[Coordinate-based change listings]
---+---

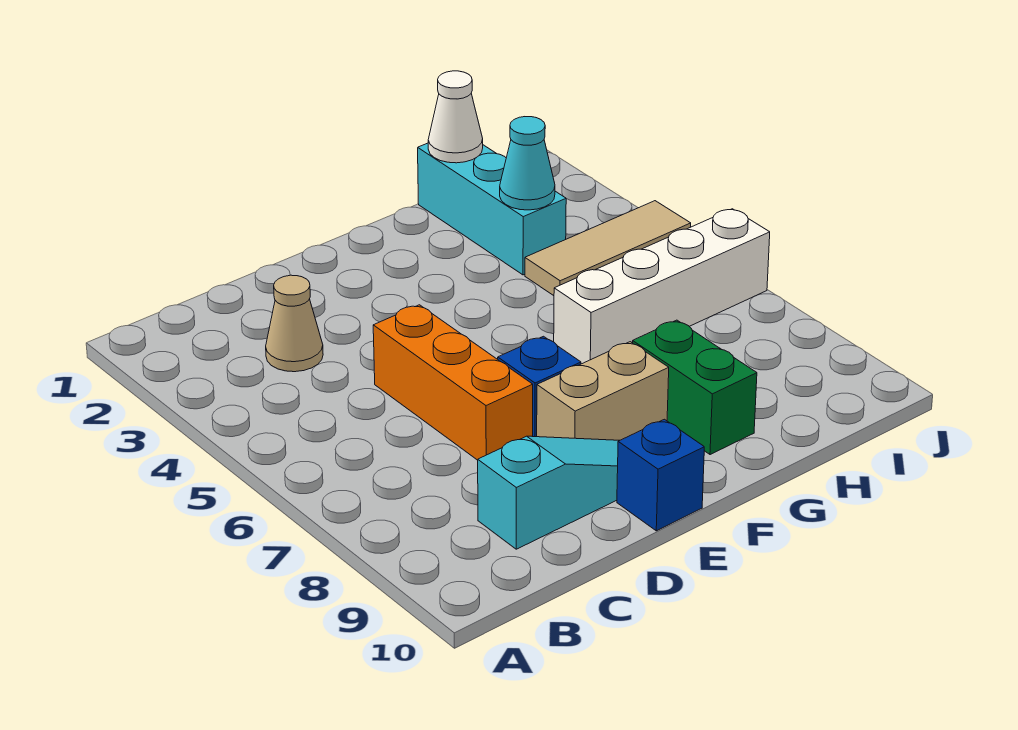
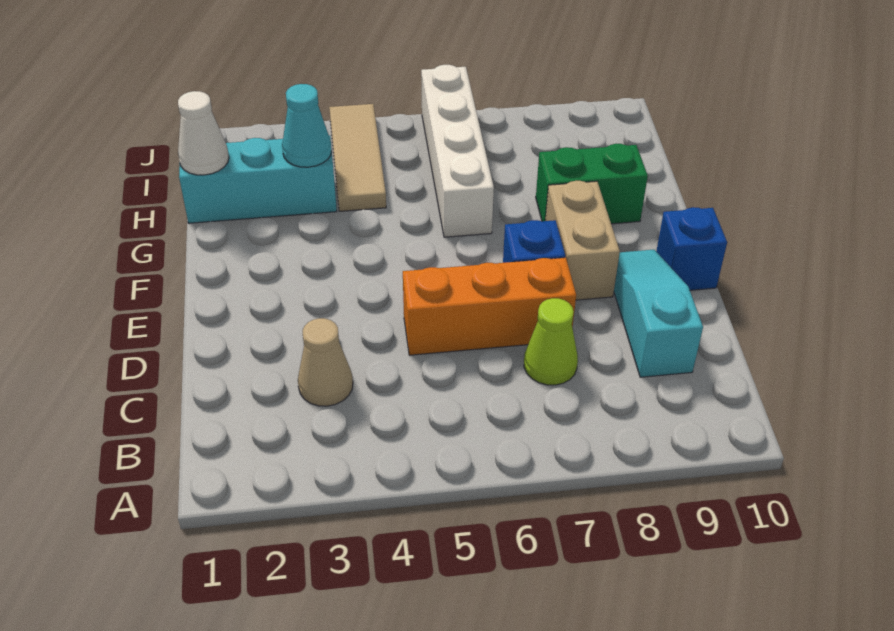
none -> lime 1x1 cone [524,298,578,385]

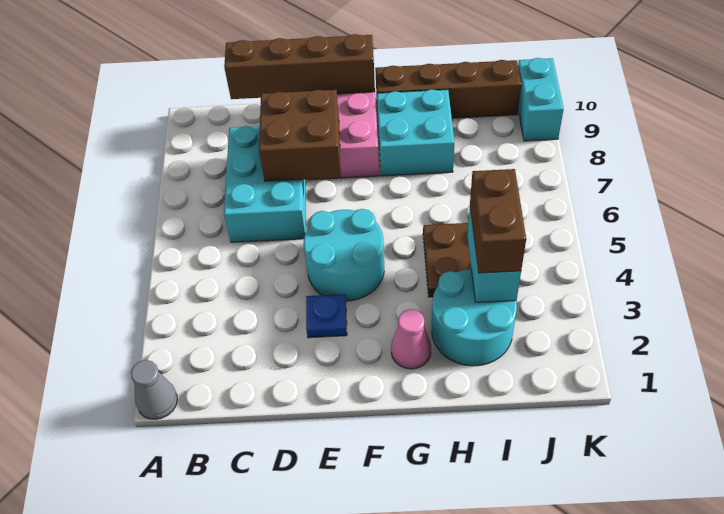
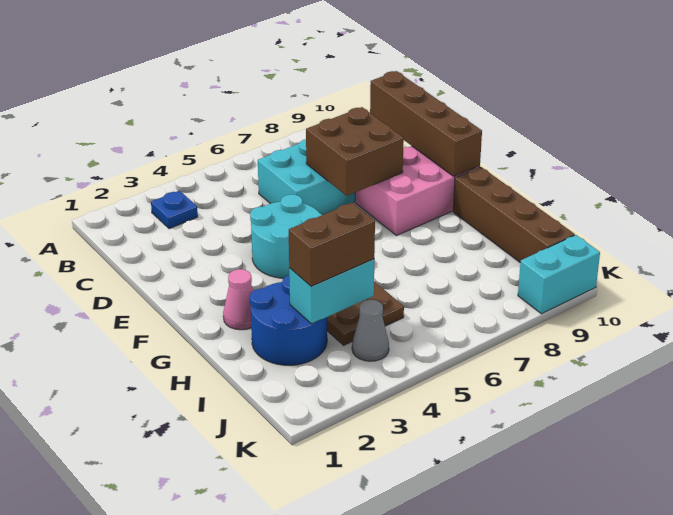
grey 1x1 cone [131,360,177,419] -> grey 1x1 cone moved to [352,300,389,361]
blue 1x1 plate [306,294,347,338] -> blue 1x1 plate moved to [151,191,198,229]
cyan 2x2 brick [377,89,454,176] -> none
cyan 2x2 round brick [432,269,517,366] -> blue 2x2 round brick [250,275,327,365]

---+---

Filter the data above down to lines with the word "cone", and copy them.

none -> lime 1x1 cone [524,298,578,385]
grey 1x1 cone [131,360,177,419] -> grey 1x1 cone moved to [352,300,389,361]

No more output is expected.